▶ Required work
Set down, please, exactly the lines below that run from the line with "cyan trapezoid: (507, 550)" to the line with "yellow trapezoid: (576, 710)", both lines included.

▶ Data section
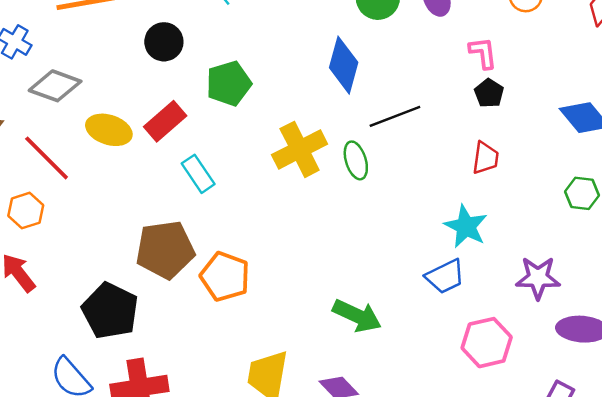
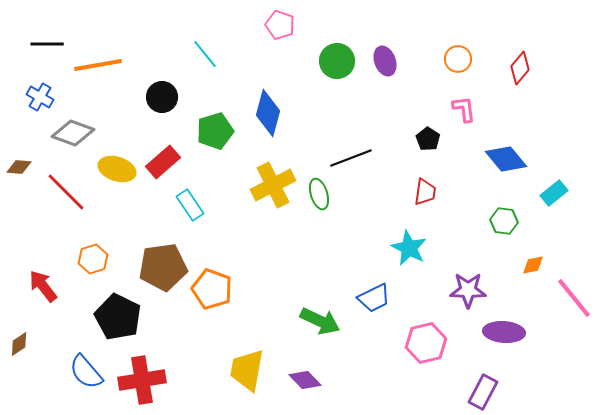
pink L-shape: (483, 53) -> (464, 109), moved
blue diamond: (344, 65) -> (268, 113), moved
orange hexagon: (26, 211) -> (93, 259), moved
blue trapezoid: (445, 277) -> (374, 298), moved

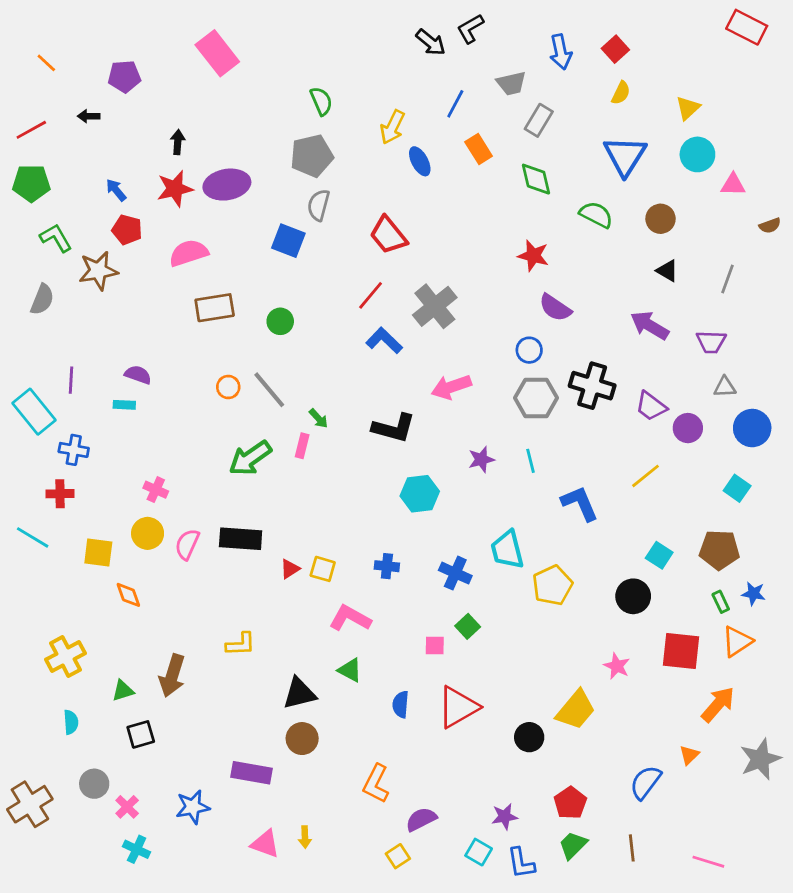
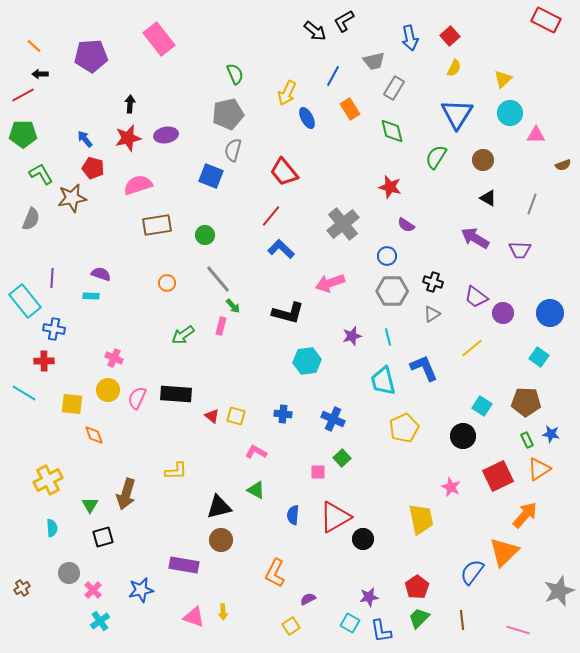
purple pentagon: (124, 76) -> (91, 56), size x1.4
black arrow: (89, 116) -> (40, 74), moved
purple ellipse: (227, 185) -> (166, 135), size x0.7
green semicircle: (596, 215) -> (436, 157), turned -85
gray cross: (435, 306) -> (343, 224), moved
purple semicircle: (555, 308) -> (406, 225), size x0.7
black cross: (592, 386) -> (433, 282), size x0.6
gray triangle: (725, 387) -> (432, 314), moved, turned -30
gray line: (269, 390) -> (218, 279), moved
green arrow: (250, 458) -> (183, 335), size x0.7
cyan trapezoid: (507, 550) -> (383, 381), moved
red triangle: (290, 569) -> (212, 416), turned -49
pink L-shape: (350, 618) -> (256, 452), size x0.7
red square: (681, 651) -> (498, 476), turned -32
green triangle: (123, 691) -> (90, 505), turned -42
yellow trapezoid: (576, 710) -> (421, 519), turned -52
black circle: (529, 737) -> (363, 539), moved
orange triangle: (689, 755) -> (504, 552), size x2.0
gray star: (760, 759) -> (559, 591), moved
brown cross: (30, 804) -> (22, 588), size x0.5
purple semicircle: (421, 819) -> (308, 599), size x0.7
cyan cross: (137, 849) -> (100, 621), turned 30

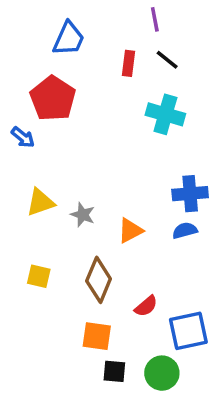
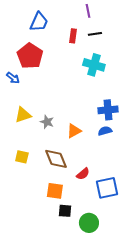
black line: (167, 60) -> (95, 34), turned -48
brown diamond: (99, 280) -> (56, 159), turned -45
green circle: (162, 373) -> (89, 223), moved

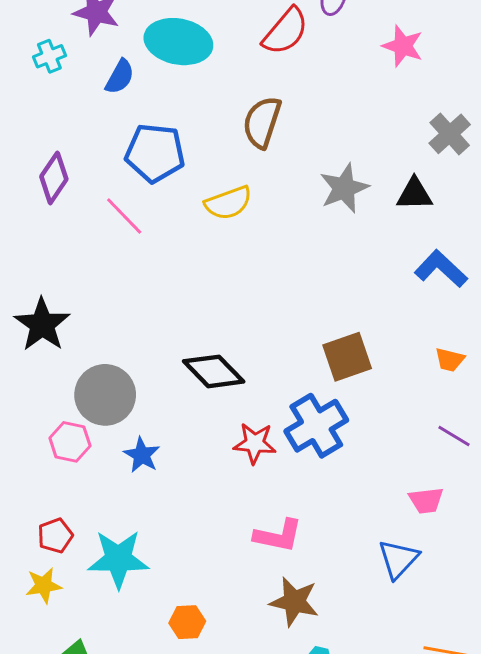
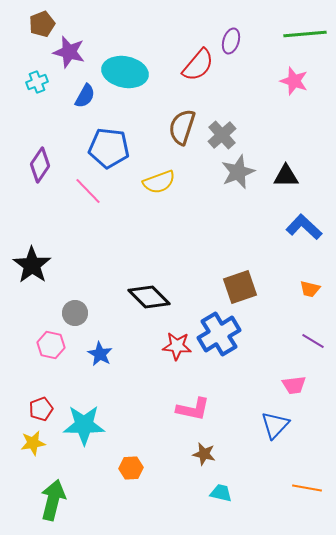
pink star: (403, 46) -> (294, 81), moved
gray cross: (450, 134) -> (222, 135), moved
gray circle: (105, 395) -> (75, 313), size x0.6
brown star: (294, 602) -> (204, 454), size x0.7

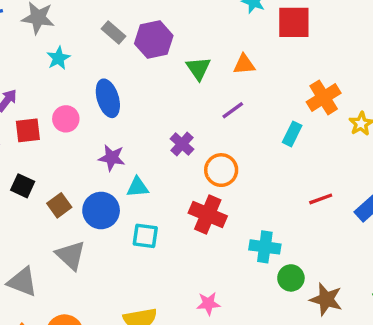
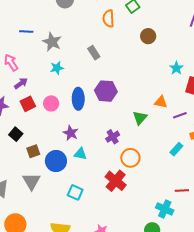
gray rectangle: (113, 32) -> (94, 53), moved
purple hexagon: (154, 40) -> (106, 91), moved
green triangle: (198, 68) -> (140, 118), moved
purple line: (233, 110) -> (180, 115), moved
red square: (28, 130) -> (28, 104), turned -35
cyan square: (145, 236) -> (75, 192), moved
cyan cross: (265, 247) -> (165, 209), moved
--
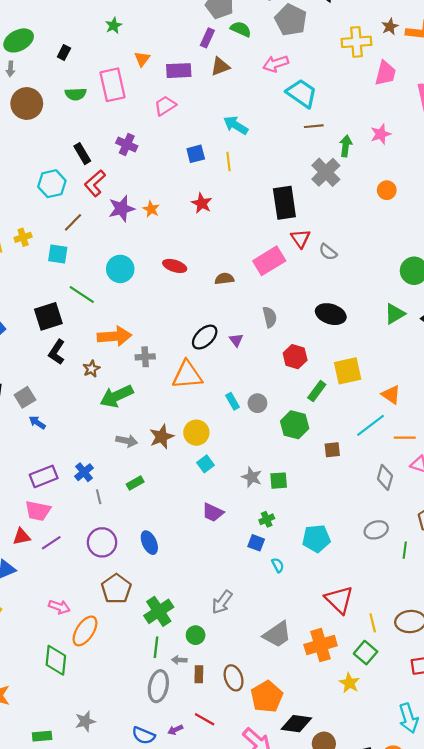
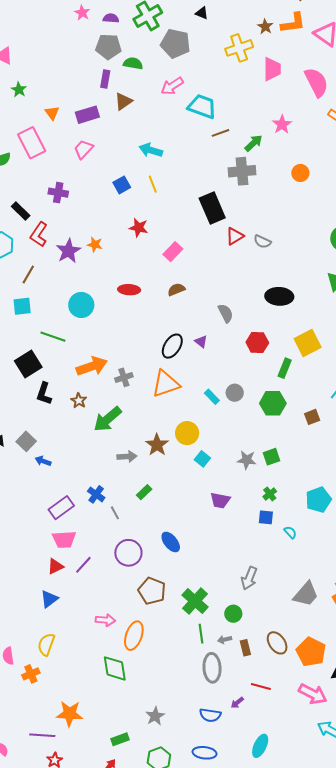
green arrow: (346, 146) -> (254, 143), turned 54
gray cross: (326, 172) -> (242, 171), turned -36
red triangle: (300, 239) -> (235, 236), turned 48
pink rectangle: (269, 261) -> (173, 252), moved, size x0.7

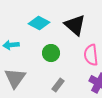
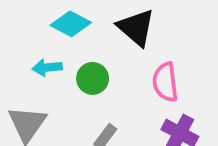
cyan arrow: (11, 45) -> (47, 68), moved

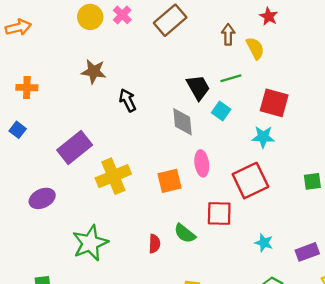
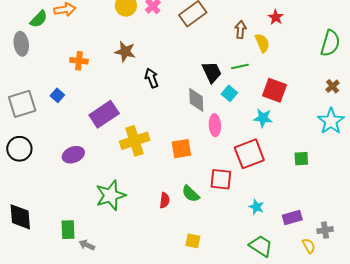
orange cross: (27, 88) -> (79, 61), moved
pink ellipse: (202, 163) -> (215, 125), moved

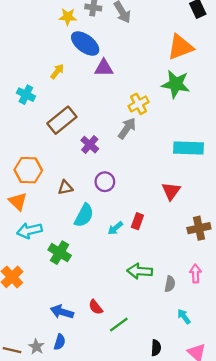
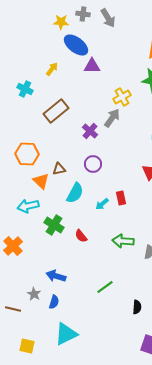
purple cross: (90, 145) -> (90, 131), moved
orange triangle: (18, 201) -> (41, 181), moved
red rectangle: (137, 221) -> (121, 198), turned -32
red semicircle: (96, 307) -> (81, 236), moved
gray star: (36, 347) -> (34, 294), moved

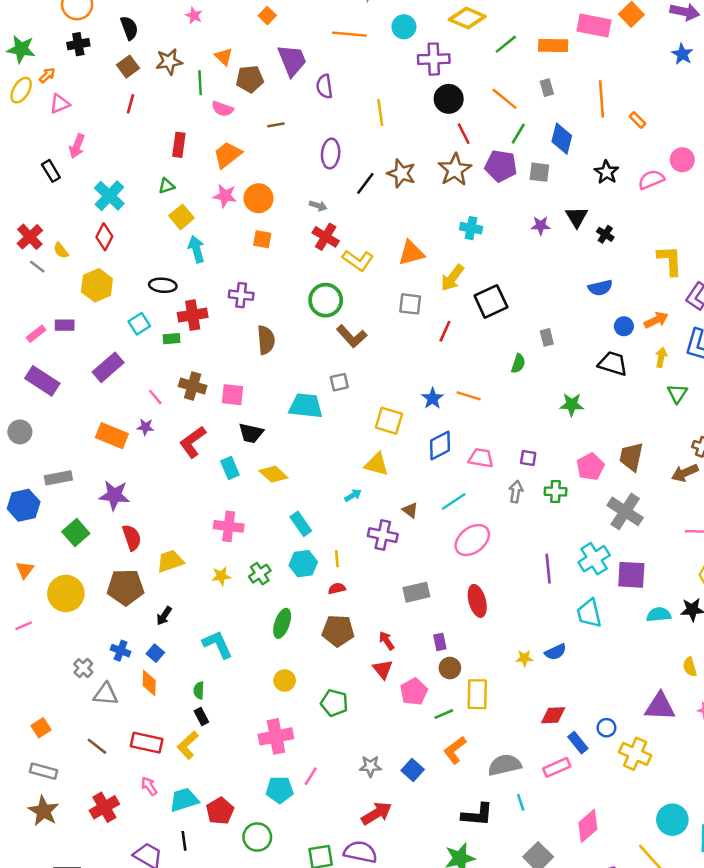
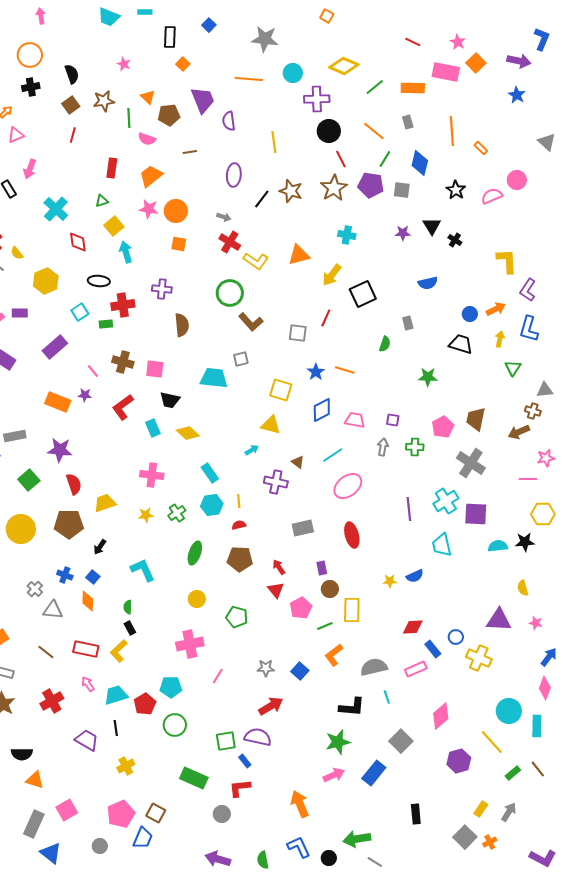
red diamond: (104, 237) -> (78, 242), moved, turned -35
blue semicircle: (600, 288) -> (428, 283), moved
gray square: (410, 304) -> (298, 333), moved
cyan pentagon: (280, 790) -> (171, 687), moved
...
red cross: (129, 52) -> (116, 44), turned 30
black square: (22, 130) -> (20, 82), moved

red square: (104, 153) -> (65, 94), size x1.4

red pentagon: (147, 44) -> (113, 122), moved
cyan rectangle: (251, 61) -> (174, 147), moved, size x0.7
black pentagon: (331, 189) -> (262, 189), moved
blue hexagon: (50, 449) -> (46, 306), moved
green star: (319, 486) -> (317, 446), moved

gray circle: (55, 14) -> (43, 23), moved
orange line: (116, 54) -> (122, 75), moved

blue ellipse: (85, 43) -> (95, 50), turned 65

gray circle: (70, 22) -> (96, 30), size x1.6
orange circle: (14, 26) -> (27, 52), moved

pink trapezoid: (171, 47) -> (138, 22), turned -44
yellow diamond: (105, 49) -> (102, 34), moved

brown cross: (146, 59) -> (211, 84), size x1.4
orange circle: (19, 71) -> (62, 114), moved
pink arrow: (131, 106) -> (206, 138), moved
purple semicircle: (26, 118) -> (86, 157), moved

▶ Task output
cyan trapezoid: (507, 550) -> (383, 381), moved
red triangle: (290, 569) -> (212, 416), turned -49
pink L-shape: (350, 618) -> (256, 452), size x0.7
red square: (681, 651) -> (498, 476), turned -32
green triangle: (123, 691) -> (90, 505), turned -42
yellow trapezoid: (576, 710) -> (421, 519), turned -52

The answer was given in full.